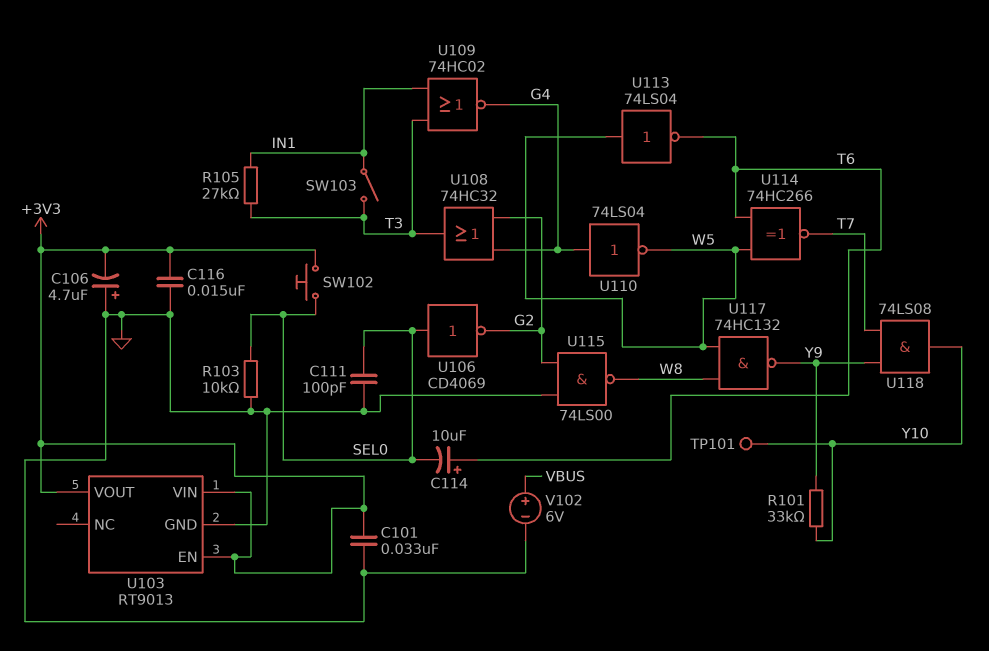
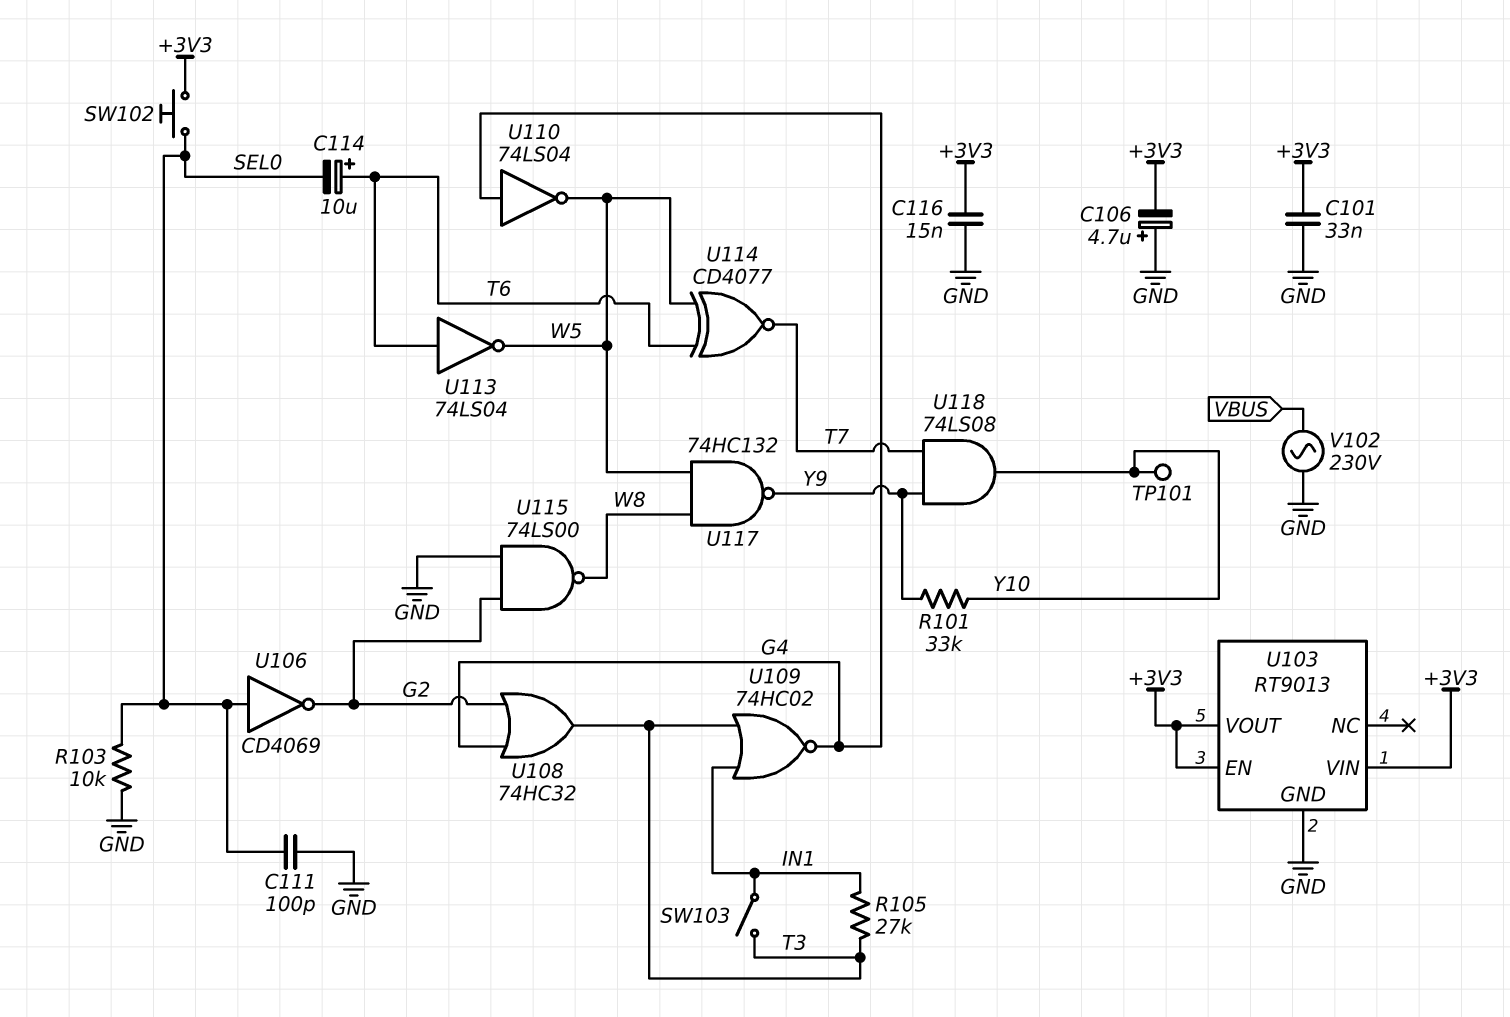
U113: NOT 74LS04 (in W5, out T6) -> NOT 74LS04 (in T6, out W5)
U114: XNOR 74HC266 (in T6, in W5, out T7) -> XNOR CD4077 (in T6, in W5, out T7)
V102: 6V (plus VBUS, minus GND) -> AC 230V (GND, VBUS)

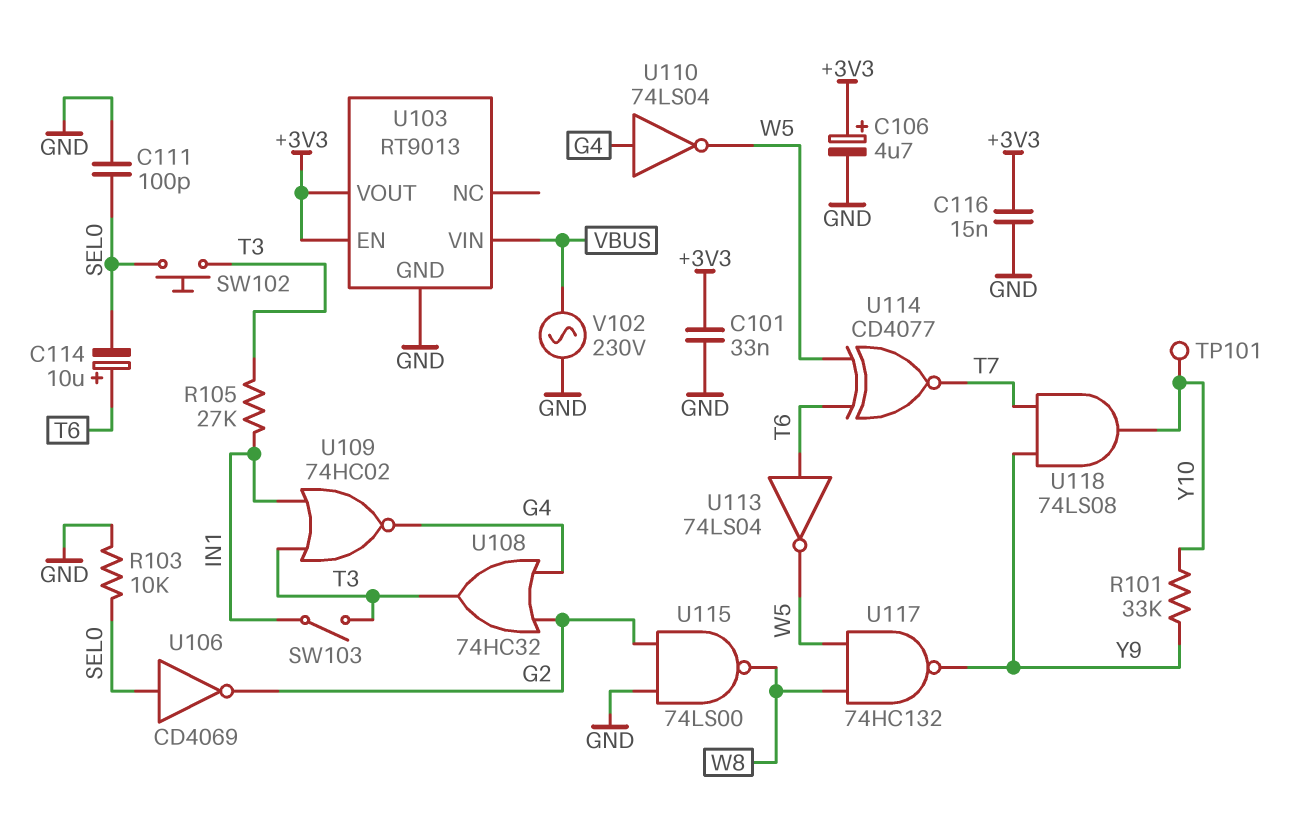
C106: 4.7uF (plus GND, minus +3V3) -> 4.7uF (plus +3V3, minus GND)
SW102: button (+3V3, SEL0) -> button (SEL0, T3)
U103 pin VIN: +3V3 -> VBUS

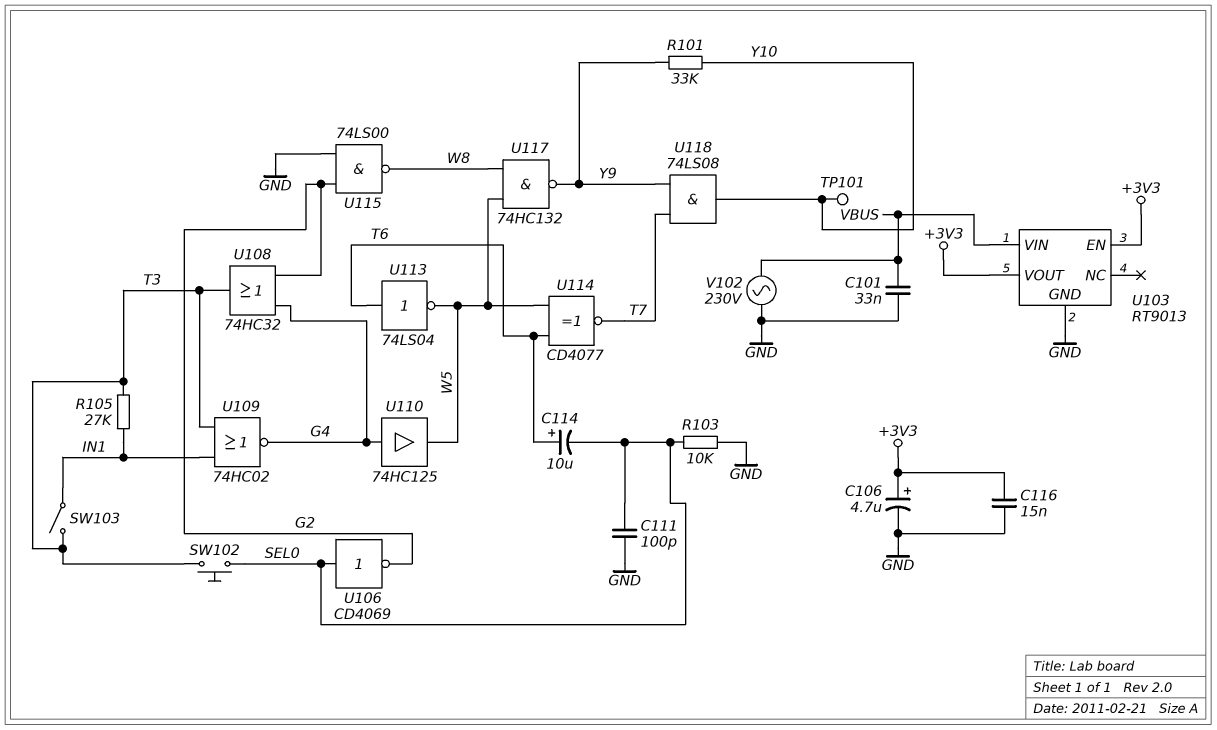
C101: 33nF (+3V3, GND) -> 33nF (GND, VBUS)
U110: NOT 74LS04 (in G4, out W5) -> buffer 74HC125 (in G4, out W5)

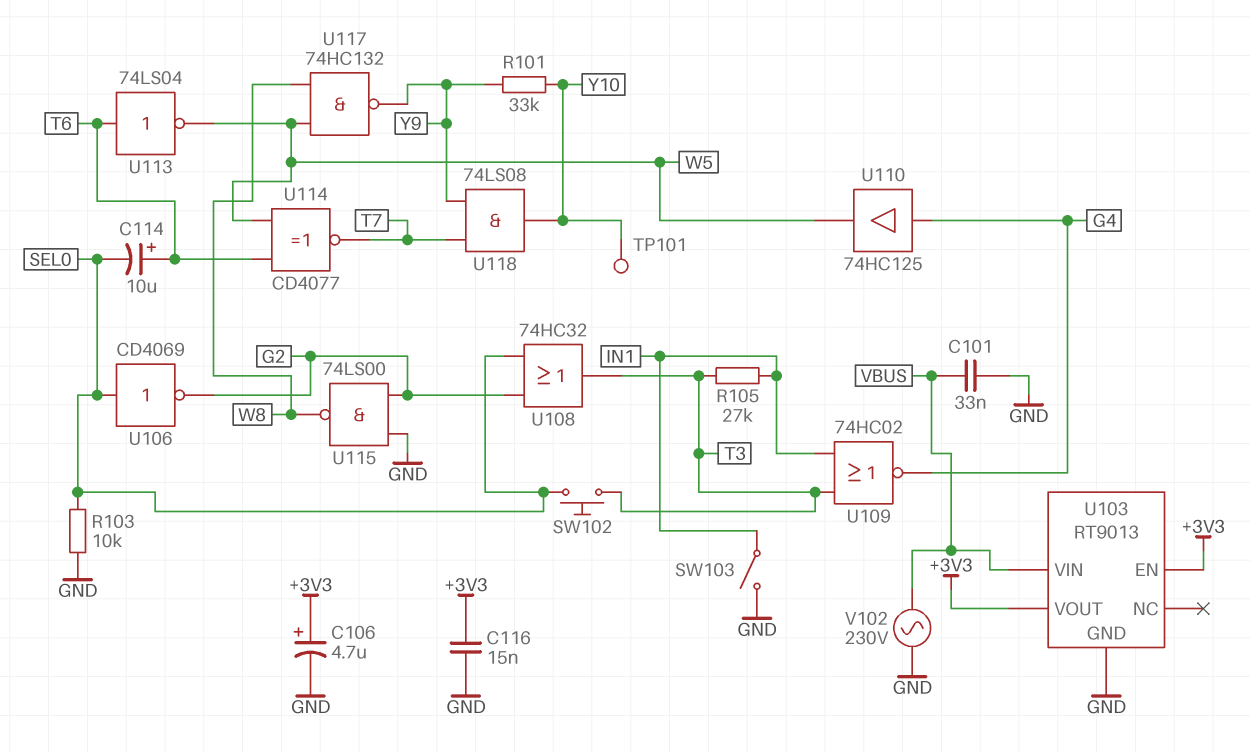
C111: 100pF (GND, SEL0) -> none
SW103: switch (IN1, T3) -> switch (GND, IN1)
U108: OR 74HC32 (in G2, in G4, out T3) -> OR 74HC32 (in G2, in SEL0, out T3)

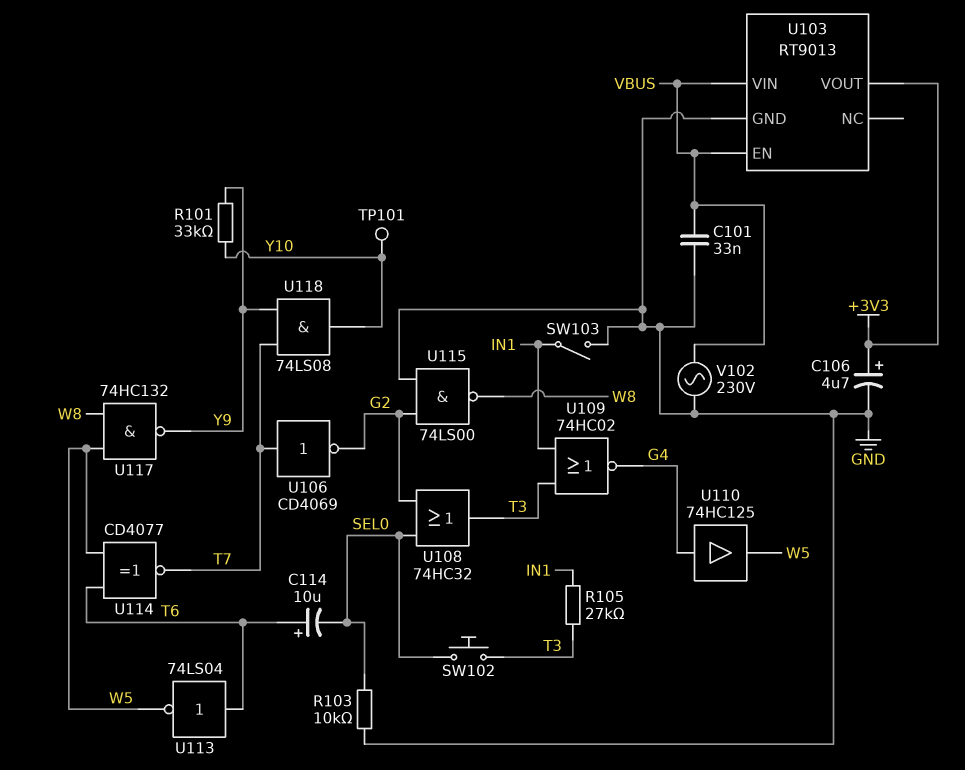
C116: 15nF (+3V3, GND) -> none
U103 pin EN: +3V3 -> VBUS
U106: NOT CD4069 (in SEL0, out G2) -> NOT CD4069 (in T7, out G2)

•••••

• [TASK TO CARRY OUT] Copy the data above word for word. Pictures stay out.

• [THE ANSWER]
U113: NOT 74LS04 (in W5, out T6) -> NOT 74LS04 (in T6, out W5)
U114: XNOR 74HC266 (in T6, in W5, out T7) -> XNOR CD4077 (in T6, in W5, out T7)
V102: 6V (plus VBUS, minus GND) -> AC 230V (GND, VBUS)

C106: 4.7uF (plus GND, minus +3V3) -> 4.7uF (plus +3V3, minus GND)
SW102: button (+3V3, SEL0) -> button (SEL0, T3)
U103 pin VIN: +3V3 -> VBUS

C101: 33nF (+3V3, GND) -> 33nF (GND, VBUS)
U110: NOT 74LS04 (in G4, out W5) -> buffer 74HC125 (in G4, out W5)

C111: 100pF (GND, SEL0) -> none
SW103: switch (IN1, T3) -> switch (GND, IN1)
U108: OR 74HC32 (in G2, in G4, out T3) -> OR 74HC32 (in G2, in SEL0, out T3)

C116: 15nF (+3V3, GND) -> none
U103 pin EN: +3V3 -> VBUS
U106: NOT CD4069 (in SEL0, out G2) -> NOT CD4069 (in T7, out G2)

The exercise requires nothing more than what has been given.